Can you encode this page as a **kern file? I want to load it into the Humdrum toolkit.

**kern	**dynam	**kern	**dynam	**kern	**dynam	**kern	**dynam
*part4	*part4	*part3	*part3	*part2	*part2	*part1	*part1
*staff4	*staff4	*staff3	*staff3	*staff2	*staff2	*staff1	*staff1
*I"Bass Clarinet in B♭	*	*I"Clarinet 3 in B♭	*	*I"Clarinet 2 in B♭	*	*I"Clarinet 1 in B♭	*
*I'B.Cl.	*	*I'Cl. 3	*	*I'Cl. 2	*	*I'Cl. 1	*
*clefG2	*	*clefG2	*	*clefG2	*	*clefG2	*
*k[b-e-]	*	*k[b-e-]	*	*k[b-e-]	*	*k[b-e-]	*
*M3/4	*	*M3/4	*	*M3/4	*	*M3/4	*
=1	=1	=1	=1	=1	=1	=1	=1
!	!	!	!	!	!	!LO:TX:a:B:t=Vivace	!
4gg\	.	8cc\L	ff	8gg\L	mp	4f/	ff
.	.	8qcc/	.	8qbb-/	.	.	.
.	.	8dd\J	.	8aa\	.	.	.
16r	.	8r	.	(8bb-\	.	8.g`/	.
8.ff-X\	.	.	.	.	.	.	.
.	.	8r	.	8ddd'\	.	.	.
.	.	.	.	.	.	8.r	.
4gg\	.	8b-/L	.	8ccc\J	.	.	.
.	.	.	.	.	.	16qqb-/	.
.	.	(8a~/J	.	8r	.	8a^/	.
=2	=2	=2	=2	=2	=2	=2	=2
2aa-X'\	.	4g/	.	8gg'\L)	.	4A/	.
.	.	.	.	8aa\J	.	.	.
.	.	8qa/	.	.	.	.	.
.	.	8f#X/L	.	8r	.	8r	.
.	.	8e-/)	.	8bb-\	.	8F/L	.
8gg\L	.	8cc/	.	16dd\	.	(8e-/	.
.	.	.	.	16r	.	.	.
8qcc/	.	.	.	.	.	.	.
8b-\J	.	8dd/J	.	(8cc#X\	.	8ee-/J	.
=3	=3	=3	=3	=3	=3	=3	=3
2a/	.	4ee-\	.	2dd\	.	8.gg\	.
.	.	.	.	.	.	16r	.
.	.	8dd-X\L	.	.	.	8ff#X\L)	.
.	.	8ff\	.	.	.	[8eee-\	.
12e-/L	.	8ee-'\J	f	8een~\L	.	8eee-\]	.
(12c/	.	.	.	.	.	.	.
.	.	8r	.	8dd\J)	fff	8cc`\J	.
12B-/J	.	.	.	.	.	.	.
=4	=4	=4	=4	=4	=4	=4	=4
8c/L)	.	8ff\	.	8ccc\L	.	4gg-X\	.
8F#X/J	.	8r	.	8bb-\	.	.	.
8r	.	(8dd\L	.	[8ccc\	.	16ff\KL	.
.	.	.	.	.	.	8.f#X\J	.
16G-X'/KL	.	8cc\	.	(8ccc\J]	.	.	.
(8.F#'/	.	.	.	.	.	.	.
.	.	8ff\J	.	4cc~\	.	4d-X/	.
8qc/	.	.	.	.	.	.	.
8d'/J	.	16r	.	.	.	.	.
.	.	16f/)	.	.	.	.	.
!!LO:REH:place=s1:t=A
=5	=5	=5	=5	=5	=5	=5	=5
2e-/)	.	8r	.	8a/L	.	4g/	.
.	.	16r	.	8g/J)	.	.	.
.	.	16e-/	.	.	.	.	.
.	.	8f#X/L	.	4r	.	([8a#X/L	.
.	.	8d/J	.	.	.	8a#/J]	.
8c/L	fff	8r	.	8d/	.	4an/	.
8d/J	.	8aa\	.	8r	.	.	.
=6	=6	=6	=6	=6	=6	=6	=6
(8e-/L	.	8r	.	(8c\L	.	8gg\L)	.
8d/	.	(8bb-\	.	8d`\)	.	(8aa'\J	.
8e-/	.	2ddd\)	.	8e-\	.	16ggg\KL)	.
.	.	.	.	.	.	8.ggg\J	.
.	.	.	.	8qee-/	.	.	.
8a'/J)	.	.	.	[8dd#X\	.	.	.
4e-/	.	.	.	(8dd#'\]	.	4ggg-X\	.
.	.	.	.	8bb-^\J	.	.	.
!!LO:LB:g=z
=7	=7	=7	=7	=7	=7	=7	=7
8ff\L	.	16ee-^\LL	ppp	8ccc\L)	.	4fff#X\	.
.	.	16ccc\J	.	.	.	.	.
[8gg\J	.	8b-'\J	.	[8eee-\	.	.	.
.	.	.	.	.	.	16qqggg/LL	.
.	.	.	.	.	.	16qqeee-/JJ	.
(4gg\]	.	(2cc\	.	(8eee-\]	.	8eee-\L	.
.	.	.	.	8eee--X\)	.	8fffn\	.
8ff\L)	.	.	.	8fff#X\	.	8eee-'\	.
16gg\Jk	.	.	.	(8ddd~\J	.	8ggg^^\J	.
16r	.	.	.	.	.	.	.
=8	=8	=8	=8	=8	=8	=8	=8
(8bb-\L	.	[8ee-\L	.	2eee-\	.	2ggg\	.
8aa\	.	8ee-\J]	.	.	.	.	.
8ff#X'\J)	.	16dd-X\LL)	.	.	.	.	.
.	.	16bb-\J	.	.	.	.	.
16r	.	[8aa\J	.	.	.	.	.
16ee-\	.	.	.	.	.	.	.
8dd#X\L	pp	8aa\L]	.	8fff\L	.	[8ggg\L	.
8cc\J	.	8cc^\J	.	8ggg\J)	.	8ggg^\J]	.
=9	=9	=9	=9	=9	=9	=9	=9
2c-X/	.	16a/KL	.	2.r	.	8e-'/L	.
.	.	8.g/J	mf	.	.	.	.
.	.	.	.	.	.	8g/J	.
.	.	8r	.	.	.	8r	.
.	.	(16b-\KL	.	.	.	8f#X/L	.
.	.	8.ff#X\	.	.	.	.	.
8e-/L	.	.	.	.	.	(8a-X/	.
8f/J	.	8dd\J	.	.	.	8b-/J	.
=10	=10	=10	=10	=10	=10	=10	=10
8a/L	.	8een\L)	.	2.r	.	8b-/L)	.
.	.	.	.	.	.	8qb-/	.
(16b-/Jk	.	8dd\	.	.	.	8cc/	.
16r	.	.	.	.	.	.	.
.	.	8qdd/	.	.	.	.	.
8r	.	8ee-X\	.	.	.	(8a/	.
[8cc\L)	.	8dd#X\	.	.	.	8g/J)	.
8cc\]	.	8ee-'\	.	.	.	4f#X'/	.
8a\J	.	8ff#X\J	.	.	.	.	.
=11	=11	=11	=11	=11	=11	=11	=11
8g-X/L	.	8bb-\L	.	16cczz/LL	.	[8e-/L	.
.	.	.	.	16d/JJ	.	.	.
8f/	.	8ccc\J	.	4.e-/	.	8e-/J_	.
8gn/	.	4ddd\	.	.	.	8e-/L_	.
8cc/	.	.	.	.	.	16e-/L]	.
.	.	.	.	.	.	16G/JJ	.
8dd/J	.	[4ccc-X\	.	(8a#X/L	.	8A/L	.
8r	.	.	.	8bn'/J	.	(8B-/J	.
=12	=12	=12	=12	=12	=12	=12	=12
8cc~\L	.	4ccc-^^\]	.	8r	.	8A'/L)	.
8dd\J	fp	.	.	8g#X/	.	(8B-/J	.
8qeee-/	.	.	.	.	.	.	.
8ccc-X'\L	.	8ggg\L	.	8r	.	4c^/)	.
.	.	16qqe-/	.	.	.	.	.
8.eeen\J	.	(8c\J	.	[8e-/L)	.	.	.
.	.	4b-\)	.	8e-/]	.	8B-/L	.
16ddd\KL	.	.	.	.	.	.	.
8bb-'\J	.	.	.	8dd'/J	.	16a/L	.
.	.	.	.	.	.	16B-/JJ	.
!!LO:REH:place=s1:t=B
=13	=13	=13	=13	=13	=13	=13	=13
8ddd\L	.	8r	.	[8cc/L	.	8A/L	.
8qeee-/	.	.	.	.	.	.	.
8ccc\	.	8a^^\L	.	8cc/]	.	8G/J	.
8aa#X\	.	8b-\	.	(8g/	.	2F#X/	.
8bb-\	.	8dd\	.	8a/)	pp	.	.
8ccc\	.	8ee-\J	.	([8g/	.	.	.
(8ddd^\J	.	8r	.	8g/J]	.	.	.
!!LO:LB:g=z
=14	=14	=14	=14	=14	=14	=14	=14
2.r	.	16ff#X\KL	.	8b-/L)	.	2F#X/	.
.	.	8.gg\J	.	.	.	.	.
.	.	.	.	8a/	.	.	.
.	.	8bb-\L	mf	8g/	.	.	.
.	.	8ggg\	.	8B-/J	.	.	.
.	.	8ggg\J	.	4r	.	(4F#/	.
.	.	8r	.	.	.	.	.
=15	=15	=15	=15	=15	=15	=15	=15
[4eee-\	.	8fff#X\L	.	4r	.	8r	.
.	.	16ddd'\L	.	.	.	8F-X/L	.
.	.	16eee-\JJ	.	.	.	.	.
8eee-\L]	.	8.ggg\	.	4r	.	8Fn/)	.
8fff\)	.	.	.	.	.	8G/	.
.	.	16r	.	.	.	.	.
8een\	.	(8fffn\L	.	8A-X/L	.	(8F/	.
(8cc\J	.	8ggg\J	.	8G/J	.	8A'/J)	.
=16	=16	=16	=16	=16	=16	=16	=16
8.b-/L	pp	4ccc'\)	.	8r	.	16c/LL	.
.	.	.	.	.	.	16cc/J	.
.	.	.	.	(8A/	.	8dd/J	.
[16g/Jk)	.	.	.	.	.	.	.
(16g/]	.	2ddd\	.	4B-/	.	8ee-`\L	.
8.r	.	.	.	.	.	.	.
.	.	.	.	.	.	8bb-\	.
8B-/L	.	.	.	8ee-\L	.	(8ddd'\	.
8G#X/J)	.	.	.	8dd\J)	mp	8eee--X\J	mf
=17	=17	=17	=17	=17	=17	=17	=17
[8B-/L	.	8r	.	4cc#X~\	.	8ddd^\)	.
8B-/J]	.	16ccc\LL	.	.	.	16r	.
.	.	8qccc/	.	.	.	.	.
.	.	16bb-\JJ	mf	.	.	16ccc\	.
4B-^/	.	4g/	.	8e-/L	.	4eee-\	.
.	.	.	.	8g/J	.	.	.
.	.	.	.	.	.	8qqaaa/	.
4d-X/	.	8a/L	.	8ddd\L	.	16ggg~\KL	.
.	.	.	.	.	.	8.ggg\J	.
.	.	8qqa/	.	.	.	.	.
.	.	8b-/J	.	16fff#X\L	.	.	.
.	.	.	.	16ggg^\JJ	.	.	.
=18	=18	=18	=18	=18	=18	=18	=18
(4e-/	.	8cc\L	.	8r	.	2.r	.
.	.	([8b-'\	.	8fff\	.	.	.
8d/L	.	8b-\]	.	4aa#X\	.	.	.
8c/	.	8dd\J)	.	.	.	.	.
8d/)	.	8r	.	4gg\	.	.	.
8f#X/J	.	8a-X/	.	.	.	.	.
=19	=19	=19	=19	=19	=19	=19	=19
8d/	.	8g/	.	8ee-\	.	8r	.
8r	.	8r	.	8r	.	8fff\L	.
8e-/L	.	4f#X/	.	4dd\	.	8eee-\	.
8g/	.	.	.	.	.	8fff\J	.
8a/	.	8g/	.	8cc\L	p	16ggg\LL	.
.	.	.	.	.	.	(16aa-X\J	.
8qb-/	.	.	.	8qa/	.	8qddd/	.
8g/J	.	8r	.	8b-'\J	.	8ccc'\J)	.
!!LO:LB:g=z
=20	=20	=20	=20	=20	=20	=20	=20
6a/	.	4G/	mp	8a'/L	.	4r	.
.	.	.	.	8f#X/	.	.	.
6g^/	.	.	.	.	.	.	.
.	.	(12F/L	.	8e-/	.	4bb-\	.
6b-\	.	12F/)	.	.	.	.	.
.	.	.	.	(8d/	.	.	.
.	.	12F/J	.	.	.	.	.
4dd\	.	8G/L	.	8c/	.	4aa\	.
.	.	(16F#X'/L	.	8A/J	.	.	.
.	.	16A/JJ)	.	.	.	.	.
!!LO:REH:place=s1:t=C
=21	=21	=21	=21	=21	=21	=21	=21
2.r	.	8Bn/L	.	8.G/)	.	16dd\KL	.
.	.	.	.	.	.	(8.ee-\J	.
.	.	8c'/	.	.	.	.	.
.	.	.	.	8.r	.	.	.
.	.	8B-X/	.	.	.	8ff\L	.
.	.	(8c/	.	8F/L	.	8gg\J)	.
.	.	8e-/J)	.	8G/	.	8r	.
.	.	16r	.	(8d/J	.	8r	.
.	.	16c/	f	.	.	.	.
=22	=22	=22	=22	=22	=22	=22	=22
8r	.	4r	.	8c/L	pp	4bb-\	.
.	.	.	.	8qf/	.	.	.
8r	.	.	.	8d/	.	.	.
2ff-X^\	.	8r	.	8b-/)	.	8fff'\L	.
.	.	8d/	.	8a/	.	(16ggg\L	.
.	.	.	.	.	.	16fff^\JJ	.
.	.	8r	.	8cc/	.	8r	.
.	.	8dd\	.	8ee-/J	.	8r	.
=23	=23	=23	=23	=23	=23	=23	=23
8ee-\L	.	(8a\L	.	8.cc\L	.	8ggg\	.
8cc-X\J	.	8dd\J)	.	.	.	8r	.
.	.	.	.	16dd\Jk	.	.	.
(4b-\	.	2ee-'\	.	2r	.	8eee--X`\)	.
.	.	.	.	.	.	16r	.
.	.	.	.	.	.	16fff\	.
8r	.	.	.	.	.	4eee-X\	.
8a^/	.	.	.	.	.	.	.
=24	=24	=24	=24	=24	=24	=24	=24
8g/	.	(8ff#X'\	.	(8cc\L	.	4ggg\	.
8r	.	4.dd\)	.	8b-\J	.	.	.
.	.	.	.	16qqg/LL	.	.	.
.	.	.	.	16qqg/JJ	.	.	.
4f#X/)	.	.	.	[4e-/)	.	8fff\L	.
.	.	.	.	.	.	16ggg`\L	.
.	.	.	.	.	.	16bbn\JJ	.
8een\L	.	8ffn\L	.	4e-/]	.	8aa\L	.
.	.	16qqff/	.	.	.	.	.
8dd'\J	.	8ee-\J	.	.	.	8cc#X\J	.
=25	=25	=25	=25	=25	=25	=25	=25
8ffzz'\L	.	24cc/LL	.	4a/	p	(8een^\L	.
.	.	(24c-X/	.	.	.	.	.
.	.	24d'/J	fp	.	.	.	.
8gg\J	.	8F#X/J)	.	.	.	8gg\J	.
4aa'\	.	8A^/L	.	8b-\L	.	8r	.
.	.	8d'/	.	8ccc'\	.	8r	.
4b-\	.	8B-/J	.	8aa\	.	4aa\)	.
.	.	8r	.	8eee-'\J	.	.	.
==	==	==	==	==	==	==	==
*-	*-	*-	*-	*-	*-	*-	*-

################

| Requirements |
Pull out each line of the listing above that contains the string "kern", treating uppercase and lowercase letters as different.

| Task result |
Can you encode this page as a **kern file? I want to load it into the Humdrum toolkit.
**kern	**dynam	**kern	**dynam	**kern	**dynam	**kern	**dynam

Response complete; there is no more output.